**What is expected**. What do the lines say, reproduced word for word, from the first of the entries below through the line bearing "R108: 330k (GND, N029) -> 330k (3V3, GND)"?

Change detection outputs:

--- --- ---

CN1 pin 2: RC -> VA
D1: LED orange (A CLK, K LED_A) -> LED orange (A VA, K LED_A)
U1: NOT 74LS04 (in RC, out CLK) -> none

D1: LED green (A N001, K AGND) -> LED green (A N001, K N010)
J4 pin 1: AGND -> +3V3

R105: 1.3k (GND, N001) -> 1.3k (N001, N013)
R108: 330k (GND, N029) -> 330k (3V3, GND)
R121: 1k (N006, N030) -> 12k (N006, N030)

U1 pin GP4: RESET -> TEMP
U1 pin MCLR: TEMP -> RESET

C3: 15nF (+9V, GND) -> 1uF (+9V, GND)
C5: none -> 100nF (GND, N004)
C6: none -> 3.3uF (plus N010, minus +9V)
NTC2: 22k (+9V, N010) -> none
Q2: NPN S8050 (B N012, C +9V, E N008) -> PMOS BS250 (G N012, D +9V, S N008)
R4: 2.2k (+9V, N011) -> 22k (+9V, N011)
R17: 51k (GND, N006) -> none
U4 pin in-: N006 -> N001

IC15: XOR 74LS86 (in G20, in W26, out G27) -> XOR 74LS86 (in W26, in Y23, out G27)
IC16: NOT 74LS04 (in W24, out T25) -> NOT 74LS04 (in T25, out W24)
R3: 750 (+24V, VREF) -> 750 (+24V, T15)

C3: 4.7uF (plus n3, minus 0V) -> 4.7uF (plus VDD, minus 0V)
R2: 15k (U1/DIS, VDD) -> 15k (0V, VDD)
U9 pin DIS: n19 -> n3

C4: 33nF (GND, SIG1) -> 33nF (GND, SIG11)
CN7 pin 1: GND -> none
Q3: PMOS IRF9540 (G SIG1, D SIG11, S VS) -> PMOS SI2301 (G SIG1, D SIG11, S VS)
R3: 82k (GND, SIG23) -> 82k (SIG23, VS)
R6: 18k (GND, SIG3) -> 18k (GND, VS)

--- --- ---

**The completed task**.
CN1 pin 2: RC -> VA
D1: LED orange (A CLK, K LED_A) -> LED orange (A VA, K LED_A)
U1: NOT 74LS04 (in RC, out CLK) -> none

D1: LED green (A N001, K AGND) -> LED green (A N001, K N010)
J4 pin 1: AGND -> +3V3

R105: 1.3k (GND, N001) -> 1.3k (N001, N013)
R108: 330k (GND, N029) -> 330k (3V3, GND)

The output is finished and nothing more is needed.